- _Work instruction_
Tally every line of the entries that contains the string "board", then reply with only that number.

- _Provided material_
━━━━━━━━━━

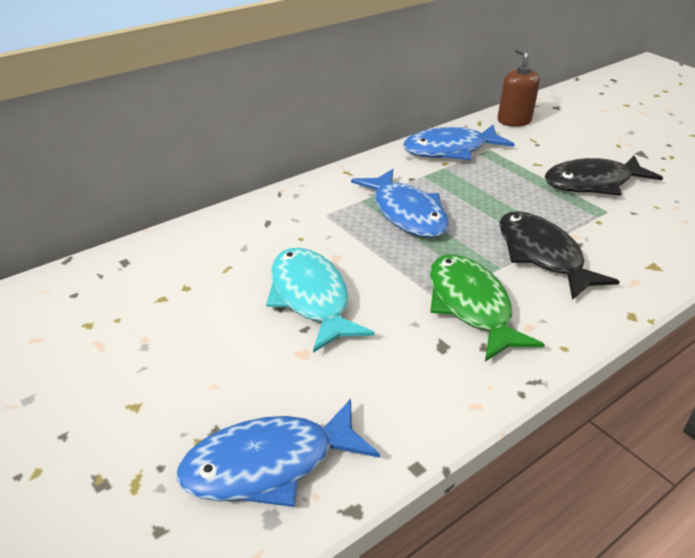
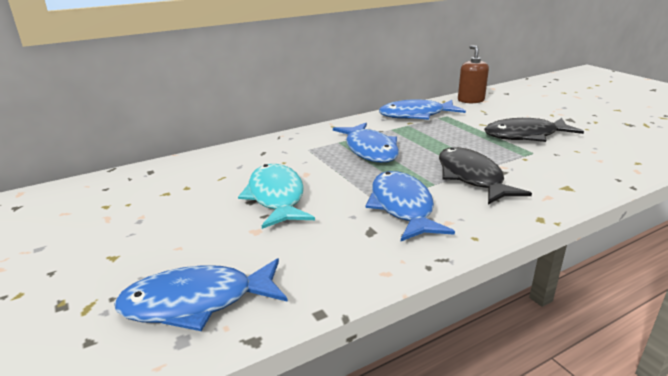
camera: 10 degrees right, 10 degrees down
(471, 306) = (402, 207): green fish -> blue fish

━━━━━━━━━━

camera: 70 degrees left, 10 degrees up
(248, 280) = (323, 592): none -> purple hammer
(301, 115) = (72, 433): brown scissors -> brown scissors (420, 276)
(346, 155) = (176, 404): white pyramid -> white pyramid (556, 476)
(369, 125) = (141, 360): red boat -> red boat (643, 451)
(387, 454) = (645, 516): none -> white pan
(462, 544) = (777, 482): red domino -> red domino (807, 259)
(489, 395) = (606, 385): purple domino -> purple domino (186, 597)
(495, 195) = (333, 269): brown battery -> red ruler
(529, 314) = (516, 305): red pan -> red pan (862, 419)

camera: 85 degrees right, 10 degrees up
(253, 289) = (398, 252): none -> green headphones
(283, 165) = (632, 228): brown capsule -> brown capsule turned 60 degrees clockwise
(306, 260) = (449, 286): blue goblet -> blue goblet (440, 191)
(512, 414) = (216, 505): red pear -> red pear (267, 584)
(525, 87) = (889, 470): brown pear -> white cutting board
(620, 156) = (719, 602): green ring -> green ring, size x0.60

━━━━━━━━━━

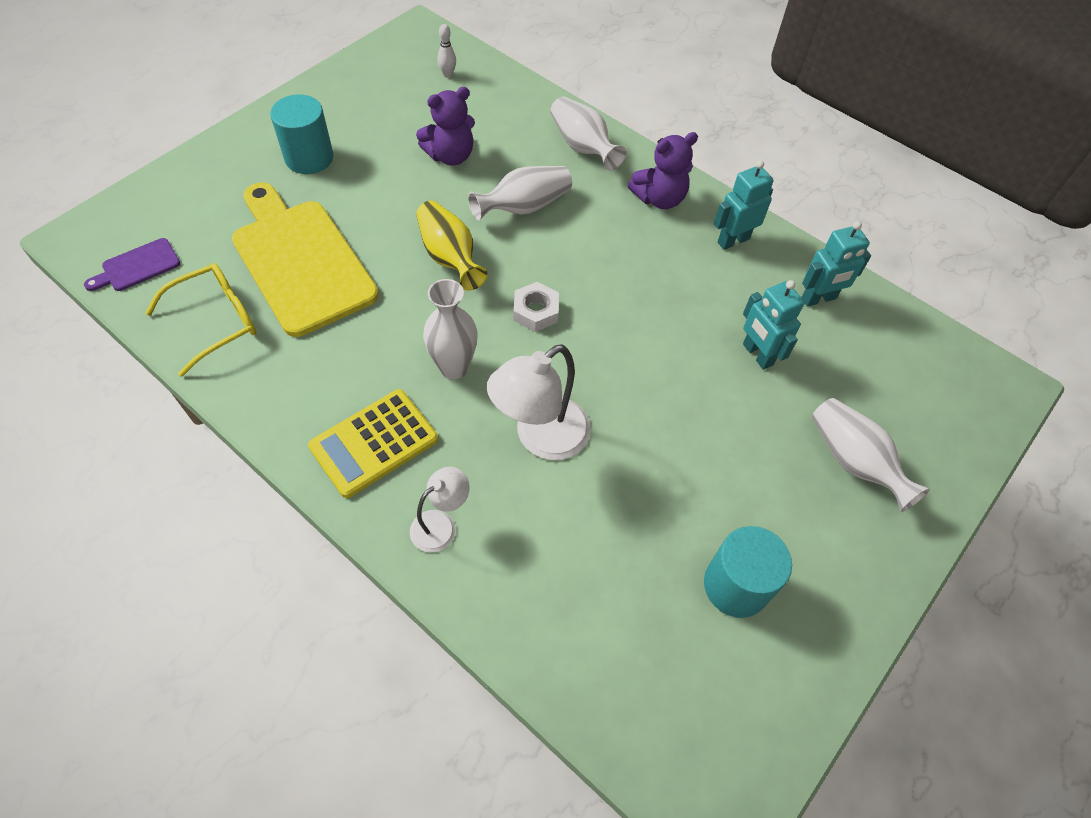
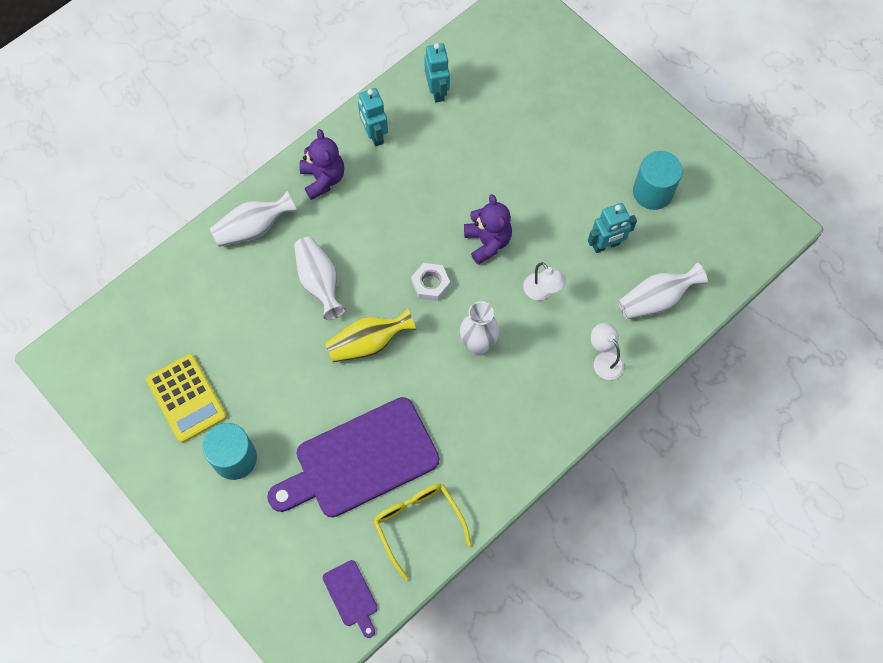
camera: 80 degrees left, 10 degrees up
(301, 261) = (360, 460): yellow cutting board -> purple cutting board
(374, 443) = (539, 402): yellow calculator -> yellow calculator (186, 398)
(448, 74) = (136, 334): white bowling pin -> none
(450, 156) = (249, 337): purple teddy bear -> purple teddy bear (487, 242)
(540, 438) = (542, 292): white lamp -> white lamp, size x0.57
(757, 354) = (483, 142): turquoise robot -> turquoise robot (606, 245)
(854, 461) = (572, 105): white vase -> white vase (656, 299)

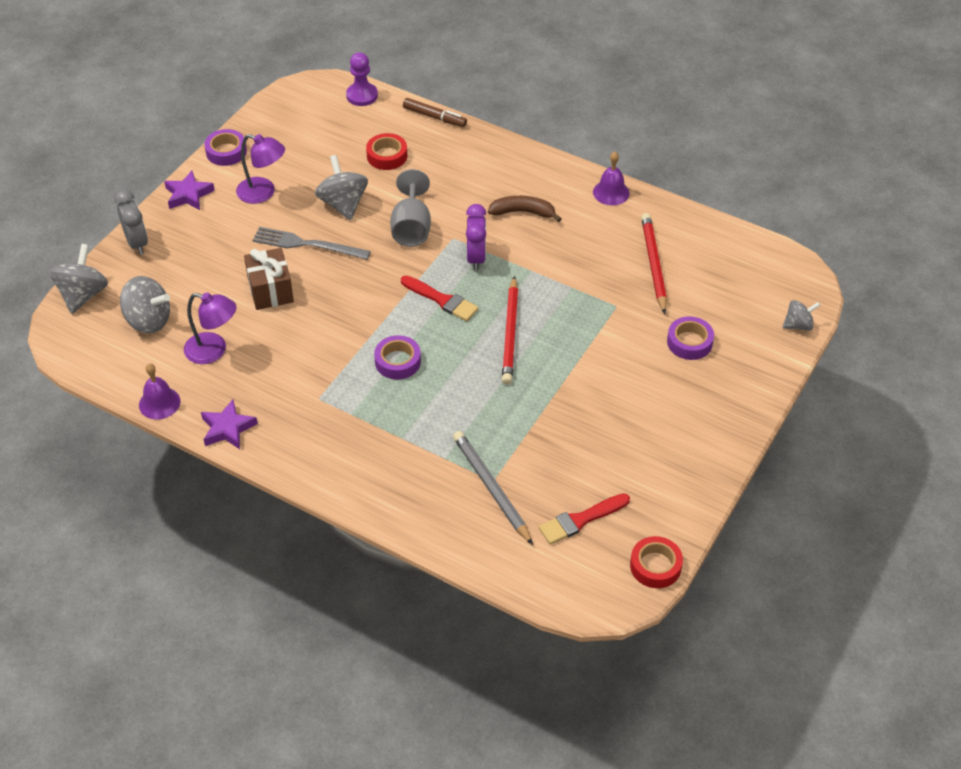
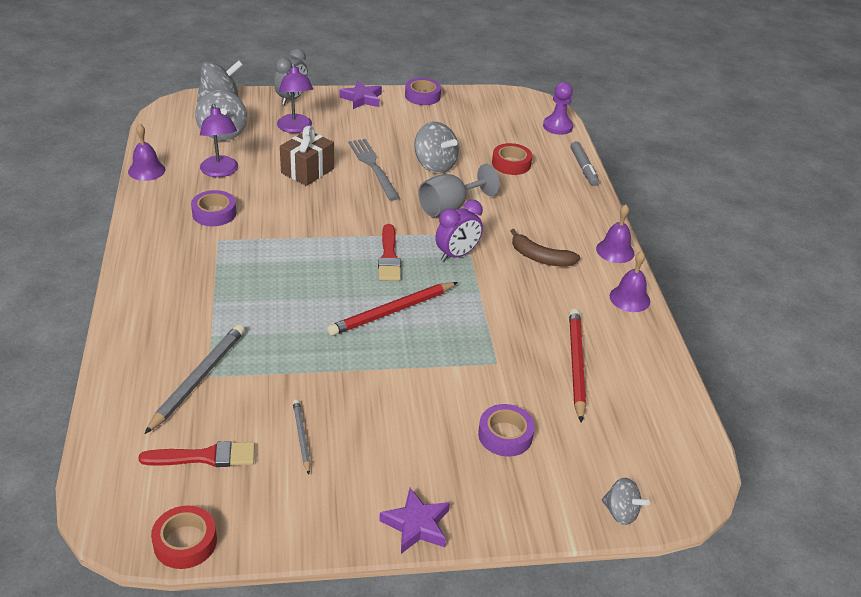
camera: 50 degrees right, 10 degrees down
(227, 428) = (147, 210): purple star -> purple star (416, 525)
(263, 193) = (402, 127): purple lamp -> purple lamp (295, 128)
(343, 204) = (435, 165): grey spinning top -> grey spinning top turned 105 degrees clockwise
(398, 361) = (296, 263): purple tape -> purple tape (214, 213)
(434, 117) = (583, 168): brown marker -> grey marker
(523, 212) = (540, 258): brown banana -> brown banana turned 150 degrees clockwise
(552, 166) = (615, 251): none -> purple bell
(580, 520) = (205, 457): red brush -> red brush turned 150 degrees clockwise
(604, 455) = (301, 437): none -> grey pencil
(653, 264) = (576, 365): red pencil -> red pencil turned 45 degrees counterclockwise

━━━━━━━━━━

- _Final answer_
2